[start PROVIDED RECORDS]

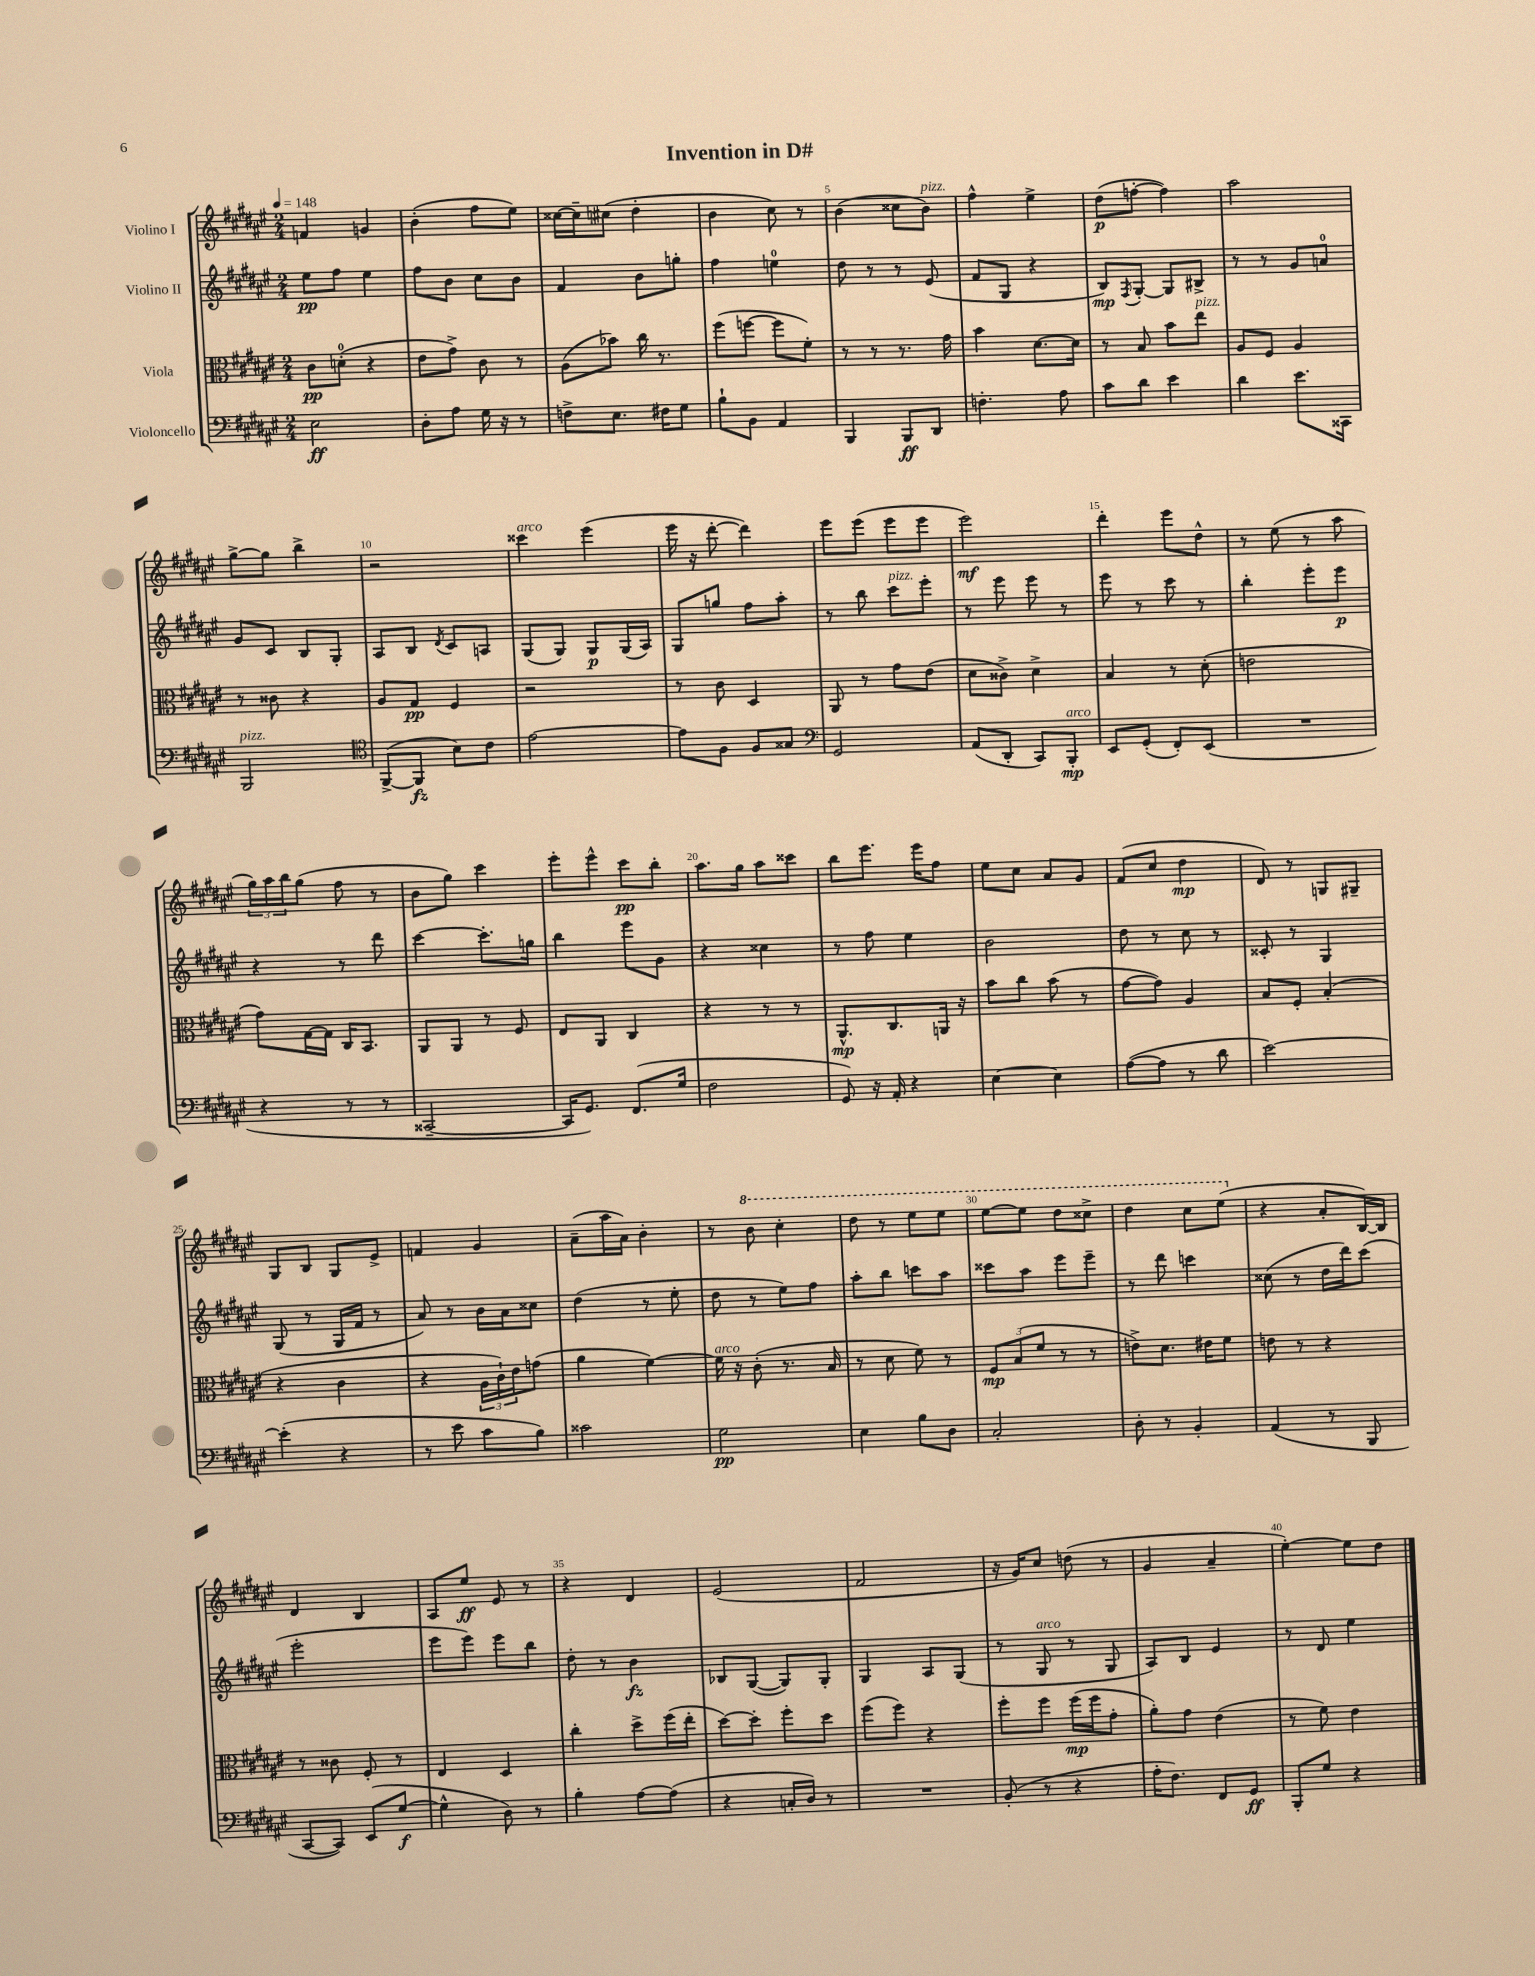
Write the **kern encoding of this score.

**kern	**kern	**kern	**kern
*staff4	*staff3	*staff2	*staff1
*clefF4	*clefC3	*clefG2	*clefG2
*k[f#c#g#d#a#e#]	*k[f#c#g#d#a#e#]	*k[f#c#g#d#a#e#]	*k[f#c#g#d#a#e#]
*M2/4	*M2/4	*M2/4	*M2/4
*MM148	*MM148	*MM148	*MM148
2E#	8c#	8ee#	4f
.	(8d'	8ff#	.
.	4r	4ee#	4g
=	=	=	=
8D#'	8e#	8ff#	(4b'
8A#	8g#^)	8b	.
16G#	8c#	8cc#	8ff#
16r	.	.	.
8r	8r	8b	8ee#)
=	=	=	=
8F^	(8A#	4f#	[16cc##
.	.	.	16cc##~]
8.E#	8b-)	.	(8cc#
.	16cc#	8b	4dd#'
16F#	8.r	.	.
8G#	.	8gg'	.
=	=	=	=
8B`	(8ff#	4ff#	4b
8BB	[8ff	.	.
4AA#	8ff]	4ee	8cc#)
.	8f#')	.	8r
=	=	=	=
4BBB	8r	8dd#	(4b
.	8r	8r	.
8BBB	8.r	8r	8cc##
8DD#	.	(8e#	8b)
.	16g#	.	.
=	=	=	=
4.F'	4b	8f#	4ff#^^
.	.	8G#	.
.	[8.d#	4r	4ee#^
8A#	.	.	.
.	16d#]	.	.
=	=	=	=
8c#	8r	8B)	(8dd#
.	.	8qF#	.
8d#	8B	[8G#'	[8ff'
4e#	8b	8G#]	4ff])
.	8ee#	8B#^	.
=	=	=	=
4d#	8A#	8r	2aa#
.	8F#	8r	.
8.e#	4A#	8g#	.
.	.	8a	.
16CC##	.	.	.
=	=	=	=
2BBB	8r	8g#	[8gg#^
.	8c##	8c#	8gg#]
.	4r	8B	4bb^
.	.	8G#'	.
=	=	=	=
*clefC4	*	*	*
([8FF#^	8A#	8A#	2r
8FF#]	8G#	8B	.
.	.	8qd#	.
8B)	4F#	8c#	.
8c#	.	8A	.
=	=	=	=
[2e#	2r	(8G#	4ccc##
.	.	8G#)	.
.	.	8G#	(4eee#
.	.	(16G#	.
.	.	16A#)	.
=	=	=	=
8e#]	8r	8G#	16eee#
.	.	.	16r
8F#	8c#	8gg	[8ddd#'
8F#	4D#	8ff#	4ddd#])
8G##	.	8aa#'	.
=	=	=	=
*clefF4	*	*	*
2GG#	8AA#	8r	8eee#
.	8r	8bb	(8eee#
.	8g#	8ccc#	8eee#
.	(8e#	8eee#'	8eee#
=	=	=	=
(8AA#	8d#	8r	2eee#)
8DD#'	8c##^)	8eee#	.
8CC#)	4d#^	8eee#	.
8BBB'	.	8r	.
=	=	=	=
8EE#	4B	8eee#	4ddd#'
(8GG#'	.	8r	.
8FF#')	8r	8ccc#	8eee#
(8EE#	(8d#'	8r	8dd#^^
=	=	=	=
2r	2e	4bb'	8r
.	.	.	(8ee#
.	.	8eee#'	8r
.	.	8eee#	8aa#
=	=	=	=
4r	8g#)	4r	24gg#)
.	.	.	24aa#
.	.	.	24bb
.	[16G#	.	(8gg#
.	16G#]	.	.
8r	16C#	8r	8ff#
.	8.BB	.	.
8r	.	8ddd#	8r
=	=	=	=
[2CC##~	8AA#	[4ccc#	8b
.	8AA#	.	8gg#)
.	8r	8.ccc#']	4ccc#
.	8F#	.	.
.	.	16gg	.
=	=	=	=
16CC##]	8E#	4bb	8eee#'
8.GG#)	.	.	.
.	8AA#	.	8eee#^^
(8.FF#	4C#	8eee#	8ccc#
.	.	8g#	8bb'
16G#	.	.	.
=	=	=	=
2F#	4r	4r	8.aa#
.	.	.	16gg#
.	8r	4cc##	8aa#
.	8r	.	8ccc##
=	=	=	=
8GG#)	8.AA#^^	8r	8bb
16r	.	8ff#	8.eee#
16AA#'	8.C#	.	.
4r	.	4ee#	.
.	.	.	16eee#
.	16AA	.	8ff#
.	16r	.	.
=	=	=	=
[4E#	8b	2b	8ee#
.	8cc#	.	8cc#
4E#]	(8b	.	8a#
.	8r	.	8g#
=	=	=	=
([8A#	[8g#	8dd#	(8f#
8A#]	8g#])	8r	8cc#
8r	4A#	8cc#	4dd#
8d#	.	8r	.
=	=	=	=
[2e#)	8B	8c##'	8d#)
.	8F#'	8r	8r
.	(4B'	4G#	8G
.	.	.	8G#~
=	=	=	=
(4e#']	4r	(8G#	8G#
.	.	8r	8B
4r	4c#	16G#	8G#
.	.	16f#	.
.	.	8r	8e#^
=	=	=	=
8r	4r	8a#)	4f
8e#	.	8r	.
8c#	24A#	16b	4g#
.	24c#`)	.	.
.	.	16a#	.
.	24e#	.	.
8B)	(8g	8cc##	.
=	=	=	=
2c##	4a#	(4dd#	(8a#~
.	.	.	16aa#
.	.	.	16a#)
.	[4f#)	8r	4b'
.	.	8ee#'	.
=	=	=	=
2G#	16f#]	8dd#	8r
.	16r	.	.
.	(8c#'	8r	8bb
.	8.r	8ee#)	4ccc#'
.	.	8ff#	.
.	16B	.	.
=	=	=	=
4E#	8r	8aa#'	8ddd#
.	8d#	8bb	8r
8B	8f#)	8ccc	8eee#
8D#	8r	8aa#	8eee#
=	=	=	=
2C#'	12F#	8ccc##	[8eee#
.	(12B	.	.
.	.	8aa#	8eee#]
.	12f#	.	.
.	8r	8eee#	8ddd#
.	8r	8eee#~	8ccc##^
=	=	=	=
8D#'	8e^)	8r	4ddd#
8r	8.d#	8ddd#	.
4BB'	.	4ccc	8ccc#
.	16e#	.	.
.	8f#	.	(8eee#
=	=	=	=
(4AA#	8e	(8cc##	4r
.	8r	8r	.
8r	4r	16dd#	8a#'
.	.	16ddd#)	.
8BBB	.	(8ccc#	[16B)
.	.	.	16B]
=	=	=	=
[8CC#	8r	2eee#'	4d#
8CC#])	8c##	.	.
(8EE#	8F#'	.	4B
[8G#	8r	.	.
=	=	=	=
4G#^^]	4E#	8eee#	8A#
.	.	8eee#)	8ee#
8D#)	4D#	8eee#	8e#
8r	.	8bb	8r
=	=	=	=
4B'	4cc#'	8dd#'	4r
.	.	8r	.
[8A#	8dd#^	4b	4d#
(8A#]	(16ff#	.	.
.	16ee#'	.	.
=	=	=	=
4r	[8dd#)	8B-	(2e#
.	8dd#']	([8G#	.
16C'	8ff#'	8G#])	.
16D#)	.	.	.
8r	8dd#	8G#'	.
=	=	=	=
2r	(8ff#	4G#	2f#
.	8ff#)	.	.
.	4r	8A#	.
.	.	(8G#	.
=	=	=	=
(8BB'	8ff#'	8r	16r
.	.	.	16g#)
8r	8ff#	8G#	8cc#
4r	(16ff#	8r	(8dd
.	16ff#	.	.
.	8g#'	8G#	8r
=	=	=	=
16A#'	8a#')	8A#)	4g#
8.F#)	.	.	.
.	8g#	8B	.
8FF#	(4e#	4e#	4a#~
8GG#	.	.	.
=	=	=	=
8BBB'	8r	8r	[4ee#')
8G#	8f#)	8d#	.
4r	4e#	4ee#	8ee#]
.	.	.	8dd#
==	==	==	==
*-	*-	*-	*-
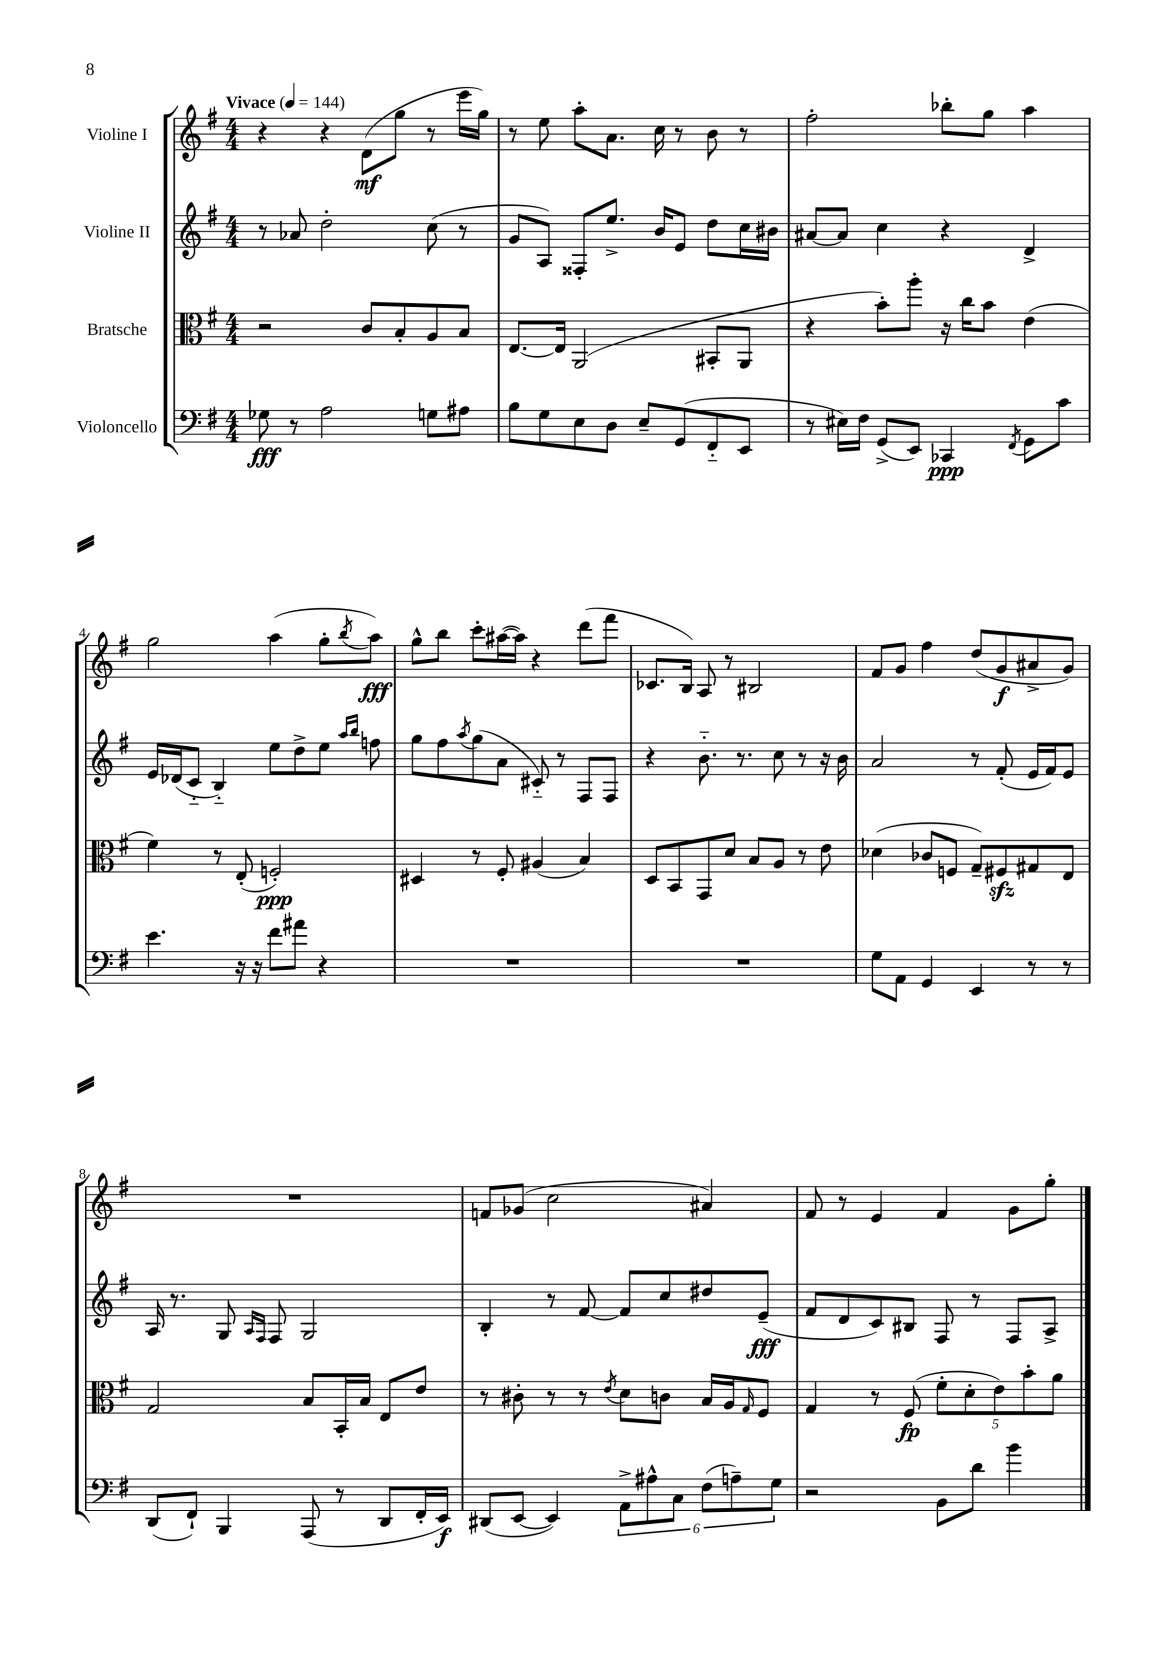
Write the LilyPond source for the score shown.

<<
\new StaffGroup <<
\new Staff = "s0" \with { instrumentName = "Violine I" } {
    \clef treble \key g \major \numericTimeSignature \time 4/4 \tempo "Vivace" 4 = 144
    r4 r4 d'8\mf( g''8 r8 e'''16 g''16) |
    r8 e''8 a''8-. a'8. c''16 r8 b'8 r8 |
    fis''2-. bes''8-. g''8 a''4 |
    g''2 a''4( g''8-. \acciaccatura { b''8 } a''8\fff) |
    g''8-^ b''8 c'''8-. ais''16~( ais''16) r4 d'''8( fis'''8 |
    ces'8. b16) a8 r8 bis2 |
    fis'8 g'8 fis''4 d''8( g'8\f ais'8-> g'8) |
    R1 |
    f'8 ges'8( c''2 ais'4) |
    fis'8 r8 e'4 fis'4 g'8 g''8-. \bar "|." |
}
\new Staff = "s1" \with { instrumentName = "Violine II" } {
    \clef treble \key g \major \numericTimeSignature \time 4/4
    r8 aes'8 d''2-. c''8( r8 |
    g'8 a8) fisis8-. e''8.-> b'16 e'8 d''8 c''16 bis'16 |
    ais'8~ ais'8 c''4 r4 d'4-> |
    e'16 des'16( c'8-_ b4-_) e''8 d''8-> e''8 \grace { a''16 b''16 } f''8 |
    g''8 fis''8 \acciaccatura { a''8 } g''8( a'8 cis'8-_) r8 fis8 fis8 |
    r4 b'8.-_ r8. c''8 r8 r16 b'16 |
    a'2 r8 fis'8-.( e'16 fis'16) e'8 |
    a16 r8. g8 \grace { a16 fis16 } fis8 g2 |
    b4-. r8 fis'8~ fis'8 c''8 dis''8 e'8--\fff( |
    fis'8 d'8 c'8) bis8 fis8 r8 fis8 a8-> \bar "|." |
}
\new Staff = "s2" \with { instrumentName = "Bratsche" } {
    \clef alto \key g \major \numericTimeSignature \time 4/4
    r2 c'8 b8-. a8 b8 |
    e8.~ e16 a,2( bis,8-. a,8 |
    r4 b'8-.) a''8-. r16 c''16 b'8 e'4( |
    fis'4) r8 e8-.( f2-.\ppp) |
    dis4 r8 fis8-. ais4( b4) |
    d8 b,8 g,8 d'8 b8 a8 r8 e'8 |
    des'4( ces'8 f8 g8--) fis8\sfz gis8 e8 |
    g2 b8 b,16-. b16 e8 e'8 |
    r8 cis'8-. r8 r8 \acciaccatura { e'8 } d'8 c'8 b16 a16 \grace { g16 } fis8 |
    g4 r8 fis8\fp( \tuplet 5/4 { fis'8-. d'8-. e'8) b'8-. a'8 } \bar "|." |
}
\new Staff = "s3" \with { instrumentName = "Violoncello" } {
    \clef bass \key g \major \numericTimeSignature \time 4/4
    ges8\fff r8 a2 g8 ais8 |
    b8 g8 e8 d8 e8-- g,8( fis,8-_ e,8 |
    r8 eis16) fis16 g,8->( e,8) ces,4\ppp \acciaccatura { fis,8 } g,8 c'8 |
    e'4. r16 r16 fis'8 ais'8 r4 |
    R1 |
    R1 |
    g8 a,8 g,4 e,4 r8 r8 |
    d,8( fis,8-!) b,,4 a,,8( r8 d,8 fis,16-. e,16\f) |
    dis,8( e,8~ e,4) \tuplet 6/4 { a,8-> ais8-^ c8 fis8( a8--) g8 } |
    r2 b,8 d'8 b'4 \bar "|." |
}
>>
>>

[end PROVIDED RECORDS]

Give only the number of lines in the material above that contain the string "instrumentName".

4